**EXCERPTED RECORDS**
════════════════
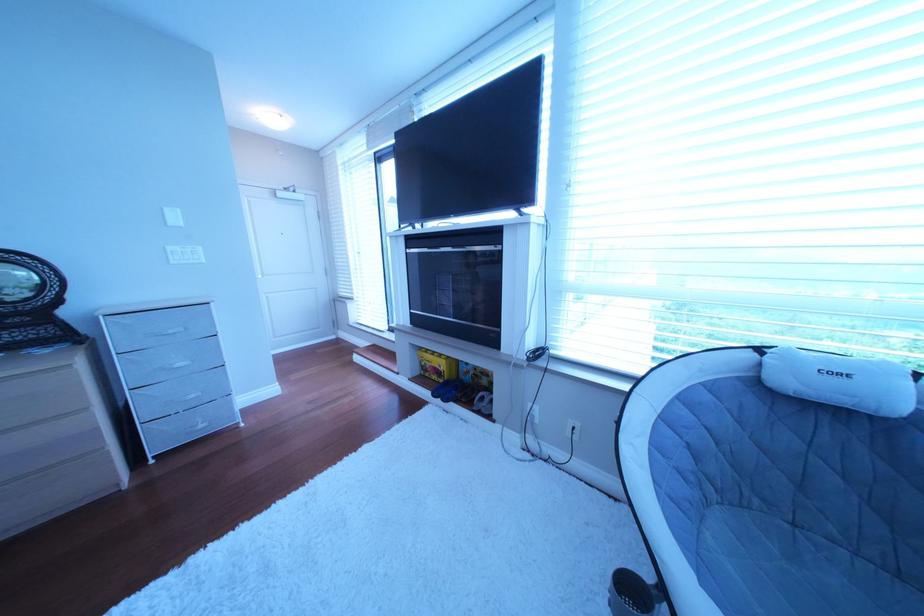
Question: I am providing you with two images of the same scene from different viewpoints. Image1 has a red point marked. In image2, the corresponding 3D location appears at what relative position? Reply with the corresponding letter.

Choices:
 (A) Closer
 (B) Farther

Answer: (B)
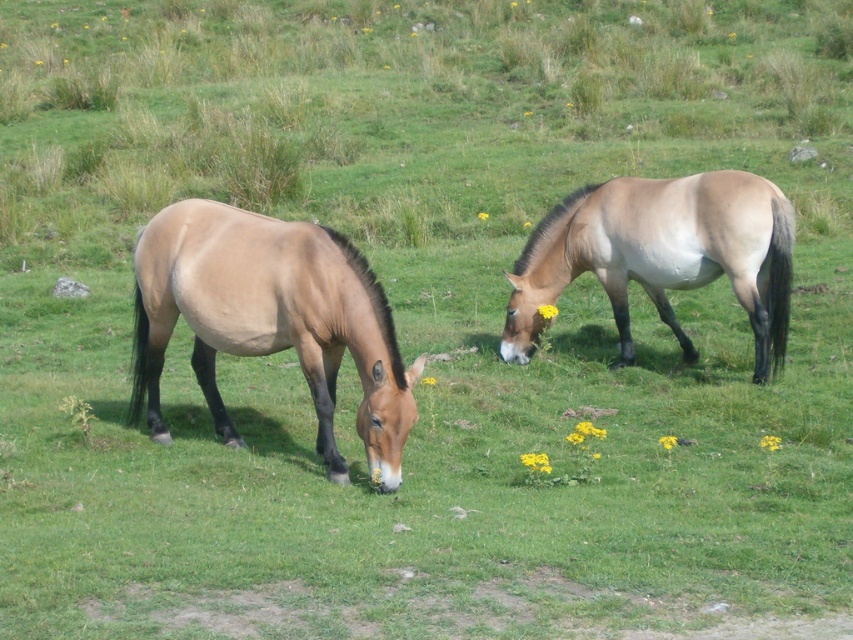
You are a photographer trying to capture a photo of both the brown matte horse at left and the light brown glossy horse at right. Since you want them both in the frame, can you tell me which horse is closer to the left edge of the photo?

The brown matte horse at left is positioned to the left of the light brown glossy horse at right, so the brown matte horse at left will be closer to the left edge of the photo.

In the scene shown: You are a photographer trying to capture a photo of both the brown matte horse at left and the light brown glossy horse at right. Since you want to include both in the frame, which horse is positioned lower in the image?

The brown matte horse at left is positioned lower than the light brown glossy horse at right, so it will appear lower in the photo.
════════════════
**TASK DIRECTIONS**
Rewrite the rows above with "photographer" swapped for "camera operator" everywhere it appears and nothing else changed. Leave out the pictures.

**ANSWER SECTION**
Question: I am providing you with two images of the same scene from different viewpoints. Image1 has a red point marked. In image2, the corresponding 3D location appears at what relative position? Reply with the corresponding letter.

Choices:
 (A) Closer
 (B) Farther

Answer: (B)
You are a camera operator trying to capture a photo of both the brown matte horse at left and the light brown glossy horse at right. Since you want them both in the frame, can you tell me which horse is closer to the left edge of the photo?

The brown matte horse at left is positioned to the left of the light brown glossy horse at right, so the brown matte horse at left will be closer to the left edge of the photo.

In the scene shown: You are a camera operator trying to capture a photo of both the brown matte horse at left and the light brown glossy horse at right. Since you want to include both in the frame, which horse is positioned lower in the image?

The brown matte horse at left is positioned lower than the light brown glossy horse at right, so it will appear lower in the photo.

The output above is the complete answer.